Object matching data
# # # # #

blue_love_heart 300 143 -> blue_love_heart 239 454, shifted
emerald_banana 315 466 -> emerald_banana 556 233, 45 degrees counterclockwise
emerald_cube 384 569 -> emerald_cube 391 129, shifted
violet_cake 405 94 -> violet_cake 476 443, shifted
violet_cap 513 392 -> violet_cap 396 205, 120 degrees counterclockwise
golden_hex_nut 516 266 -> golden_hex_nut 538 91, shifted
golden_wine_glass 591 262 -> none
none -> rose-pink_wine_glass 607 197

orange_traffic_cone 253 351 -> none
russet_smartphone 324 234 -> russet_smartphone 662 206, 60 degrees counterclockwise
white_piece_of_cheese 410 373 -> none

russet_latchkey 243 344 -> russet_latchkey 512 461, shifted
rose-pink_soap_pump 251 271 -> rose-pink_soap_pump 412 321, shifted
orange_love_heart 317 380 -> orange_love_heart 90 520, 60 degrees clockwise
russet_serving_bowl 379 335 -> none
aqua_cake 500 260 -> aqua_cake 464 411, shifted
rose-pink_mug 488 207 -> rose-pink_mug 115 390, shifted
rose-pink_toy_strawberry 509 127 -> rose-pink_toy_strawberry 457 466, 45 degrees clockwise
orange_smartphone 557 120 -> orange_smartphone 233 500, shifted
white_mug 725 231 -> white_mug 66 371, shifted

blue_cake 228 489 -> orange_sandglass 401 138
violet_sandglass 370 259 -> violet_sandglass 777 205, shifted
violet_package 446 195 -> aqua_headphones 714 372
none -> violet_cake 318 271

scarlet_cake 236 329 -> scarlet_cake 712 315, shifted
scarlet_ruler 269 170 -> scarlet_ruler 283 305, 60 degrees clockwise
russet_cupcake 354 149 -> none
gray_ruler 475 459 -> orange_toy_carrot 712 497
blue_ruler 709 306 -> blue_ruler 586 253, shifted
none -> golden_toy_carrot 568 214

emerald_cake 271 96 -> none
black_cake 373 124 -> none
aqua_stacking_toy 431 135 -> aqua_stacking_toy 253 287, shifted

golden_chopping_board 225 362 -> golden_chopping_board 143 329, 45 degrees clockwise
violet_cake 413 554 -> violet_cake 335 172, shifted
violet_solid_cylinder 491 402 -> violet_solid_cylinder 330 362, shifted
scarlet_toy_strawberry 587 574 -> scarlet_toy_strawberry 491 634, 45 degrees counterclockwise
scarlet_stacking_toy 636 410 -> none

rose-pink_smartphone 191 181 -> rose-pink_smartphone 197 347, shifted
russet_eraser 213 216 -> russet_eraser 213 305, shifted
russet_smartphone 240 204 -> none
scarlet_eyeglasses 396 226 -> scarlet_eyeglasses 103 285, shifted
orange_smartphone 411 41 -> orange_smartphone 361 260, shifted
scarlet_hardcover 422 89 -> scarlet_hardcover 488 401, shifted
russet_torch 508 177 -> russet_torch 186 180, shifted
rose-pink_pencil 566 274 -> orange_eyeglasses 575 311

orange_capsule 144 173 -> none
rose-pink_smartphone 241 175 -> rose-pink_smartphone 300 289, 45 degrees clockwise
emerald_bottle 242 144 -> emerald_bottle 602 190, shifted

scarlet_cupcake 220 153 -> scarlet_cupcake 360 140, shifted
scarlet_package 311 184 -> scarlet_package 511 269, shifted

# # # # #

• [Activity] Repeat the lines from the first one in the records through the line containing "violet_cap 513 392", exactly as written, and nothing else.

• [Response area]
blue_love_heart 300 143 -> blue_love_heart 239 454, shifted
emerald_banana 315 466 -> emerald_banana 556 233, 45 degrees counterclockwise
emerald_cube 384 569 -> emerald_cube 391 129, shifted
violet_cake 405 94 -> violet_cake 476 443, shifted
violet_cap 513 392 -> violet_cap 396 205, 120 degrees counterclockwise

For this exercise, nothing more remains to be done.